▶ _Set problem_
Reproduce the lines from the line with "27: (1233, 566)" to the line with "45: (678, 472)" in the records below, keeping every character as it is.

>> Begin Rows

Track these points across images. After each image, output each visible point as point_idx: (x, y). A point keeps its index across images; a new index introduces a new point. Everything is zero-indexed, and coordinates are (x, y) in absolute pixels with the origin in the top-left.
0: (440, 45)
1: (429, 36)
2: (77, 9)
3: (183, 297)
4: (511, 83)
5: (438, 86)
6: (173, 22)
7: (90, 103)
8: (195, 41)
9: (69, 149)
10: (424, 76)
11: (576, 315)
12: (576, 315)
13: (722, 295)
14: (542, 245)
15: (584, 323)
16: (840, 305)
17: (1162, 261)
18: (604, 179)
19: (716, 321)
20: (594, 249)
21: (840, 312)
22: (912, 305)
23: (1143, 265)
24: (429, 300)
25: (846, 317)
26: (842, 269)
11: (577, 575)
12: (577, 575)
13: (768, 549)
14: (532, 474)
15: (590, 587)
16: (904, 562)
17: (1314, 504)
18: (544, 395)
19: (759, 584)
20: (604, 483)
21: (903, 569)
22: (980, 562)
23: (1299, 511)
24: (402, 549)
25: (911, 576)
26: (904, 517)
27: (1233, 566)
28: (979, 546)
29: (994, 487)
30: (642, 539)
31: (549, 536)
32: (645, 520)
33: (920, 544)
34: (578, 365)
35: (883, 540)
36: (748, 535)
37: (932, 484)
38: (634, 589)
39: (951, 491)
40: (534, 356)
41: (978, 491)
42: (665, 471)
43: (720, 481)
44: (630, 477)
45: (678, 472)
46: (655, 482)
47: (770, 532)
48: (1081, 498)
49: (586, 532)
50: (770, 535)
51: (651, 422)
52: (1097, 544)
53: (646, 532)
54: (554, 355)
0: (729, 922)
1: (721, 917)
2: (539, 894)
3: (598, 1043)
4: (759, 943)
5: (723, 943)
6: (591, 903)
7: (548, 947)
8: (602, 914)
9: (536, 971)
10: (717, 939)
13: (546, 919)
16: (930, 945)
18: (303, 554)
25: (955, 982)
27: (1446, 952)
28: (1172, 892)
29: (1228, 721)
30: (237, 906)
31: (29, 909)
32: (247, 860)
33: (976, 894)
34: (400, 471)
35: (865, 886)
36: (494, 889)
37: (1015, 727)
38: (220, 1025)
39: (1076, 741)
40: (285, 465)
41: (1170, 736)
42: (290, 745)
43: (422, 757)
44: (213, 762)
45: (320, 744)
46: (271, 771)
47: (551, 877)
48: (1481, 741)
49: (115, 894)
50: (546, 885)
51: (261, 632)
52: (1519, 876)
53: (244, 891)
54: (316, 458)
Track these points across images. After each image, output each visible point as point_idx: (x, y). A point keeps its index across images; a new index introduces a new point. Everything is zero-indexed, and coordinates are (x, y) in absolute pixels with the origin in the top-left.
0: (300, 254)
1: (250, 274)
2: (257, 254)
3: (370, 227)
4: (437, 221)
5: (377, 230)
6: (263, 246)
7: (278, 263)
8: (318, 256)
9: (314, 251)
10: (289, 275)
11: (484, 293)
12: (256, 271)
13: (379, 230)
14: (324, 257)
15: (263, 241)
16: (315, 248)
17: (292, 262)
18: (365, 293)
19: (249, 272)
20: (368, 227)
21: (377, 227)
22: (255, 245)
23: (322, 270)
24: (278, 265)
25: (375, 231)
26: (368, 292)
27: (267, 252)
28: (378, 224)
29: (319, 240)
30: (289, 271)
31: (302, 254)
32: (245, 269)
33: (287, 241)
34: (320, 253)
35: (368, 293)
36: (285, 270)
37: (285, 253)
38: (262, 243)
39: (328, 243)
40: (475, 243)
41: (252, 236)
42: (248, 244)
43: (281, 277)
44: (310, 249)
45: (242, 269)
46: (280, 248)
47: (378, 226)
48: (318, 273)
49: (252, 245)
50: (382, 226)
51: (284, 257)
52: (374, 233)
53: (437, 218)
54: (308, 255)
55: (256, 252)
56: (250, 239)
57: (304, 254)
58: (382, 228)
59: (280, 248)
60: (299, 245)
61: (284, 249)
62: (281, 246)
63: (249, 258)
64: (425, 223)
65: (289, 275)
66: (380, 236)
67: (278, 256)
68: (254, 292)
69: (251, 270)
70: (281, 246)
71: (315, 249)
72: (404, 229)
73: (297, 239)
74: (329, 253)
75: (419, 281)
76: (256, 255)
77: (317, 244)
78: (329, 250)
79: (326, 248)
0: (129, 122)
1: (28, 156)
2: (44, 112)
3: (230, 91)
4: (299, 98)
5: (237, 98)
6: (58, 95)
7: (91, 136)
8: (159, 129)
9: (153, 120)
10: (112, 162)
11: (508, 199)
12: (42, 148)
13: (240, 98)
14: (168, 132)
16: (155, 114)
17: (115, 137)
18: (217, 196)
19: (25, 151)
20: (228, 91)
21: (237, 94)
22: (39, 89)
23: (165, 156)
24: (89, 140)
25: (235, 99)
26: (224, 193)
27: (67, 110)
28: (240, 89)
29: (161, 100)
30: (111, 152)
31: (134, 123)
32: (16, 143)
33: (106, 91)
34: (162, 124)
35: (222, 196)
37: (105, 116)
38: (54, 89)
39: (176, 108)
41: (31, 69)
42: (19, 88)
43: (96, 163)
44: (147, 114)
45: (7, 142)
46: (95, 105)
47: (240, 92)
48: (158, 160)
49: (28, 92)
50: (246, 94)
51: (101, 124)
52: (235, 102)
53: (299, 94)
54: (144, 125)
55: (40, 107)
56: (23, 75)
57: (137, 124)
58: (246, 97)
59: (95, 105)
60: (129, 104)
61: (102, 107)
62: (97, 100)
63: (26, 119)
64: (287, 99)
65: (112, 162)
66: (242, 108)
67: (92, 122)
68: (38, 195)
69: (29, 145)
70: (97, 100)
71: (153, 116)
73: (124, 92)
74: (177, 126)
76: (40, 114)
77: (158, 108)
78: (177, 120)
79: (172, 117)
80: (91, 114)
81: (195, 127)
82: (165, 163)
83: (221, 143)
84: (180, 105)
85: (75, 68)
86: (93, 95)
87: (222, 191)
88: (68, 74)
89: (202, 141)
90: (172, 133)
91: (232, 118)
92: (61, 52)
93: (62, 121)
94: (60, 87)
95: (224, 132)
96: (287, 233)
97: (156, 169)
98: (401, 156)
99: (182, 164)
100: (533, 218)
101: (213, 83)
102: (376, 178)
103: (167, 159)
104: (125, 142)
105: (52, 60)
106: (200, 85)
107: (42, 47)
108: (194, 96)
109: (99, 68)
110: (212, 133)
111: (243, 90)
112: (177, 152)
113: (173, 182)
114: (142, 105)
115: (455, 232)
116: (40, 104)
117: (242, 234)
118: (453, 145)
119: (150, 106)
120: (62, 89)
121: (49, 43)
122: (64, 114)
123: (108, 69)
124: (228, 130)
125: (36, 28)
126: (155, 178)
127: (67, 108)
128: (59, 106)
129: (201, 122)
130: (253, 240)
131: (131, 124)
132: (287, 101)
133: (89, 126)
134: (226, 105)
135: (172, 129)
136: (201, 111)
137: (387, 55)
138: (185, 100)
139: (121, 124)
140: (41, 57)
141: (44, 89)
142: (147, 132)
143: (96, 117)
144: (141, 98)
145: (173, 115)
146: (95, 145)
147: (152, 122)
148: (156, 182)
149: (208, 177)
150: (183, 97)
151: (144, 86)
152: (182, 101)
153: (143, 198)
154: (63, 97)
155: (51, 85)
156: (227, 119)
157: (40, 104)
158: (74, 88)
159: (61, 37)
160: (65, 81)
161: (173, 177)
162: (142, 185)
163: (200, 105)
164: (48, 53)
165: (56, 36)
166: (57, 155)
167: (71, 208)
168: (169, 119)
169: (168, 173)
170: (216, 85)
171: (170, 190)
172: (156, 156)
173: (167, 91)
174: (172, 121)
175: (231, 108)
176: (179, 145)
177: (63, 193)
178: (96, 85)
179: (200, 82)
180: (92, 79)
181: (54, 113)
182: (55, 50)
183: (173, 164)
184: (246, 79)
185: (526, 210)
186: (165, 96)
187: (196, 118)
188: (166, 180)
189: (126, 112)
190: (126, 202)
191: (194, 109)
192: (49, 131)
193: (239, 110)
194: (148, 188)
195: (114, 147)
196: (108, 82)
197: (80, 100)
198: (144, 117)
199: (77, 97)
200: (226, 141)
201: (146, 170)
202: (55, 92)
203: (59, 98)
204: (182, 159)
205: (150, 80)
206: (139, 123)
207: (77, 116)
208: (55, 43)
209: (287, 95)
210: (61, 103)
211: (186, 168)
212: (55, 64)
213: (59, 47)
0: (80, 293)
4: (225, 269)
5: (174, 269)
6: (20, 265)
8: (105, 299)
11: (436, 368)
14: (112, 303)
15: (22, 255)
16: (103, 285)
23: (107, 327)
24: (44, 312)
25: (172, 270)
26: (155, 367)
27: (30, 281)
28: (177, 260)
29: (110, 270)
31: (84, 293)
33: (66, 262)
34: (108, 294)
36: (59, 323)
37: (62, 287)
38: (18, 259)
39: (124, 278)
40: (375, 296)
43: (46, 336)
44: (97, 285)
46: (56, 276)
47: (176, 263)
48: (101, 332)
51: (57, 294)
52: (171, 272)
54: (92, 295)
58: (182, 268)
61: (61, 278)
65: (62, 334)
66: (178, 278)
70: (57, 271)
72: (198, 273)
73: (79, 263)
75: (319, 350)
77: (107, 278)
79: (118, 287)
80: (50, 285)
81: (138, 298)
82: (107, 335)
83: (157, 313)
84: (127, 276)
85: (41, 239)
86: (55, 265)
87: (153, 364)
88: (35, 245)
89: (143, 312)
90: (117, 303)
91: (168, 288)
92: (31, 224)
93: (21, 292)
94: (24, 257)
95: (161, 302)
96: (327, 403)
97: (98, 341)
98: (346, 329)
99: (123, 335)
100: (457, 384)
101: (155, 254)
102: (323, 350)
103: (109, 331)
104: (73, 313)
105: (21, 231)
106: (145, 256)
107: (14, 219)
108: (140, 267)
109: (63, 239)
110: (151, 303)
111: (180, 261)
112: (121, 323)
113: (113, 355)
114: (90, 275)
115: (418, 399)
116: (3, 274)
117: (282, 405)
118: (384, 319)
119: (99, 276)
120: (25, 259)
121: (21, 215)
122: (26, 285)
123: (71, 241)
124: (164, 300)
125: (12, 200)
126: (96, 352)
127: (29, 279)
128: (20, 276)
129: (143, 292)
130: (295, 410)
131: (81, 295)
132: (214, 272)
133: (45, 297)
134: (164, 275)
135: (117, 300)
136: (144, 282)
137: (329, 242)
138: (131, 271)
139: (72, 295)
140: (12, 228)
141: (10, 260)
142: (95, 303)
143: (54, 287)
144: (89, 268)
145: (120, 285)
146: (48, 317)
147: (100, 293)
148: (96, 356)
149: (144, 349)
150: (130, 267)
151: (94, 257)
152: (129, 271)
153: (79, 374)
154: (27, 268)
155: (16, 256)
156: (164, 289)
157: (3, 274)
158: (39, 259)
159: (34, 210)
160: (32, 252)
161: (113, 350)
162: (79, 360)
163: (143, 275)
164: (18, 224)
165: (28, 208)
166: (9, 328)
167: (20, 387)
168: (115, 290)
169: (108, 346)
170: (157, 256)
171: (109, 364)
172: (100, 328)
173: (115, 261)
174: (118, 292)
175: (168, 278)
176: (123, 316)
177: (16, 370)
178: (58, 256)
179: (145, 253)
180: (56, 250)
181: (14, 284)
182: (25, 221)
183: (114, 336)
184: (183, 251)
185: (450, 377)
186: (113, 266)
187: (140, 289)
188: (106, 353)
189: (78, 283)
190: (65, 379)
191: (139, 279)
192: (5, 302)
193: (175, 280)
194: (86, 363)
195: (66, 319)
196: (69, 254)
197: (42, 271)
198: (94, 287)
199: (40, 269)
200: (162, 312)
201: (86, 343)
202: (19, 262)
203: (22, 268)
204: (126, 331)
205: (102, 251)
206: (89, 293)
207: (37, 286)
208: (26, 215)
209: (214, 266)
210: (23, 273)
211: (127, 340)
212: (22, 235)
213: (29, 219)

>> End Rows

▶ _Exercise answer_
27: (1233, 566)
28: (979, 546)
29: (994, 487)
30: (642, 539)
31: (549, 536)
32: (645, 520)
33: (920, 544)
34: (578, 365)
35: (883, 540)
36: (748, 535)
37: (932, 484)
38: (634, 589)
39: (951, 491)
40: (534, 356)
41: (978, 491)
42: (665, 471)
43: (720, 481)
44: (630, 477)
45: (678, 472)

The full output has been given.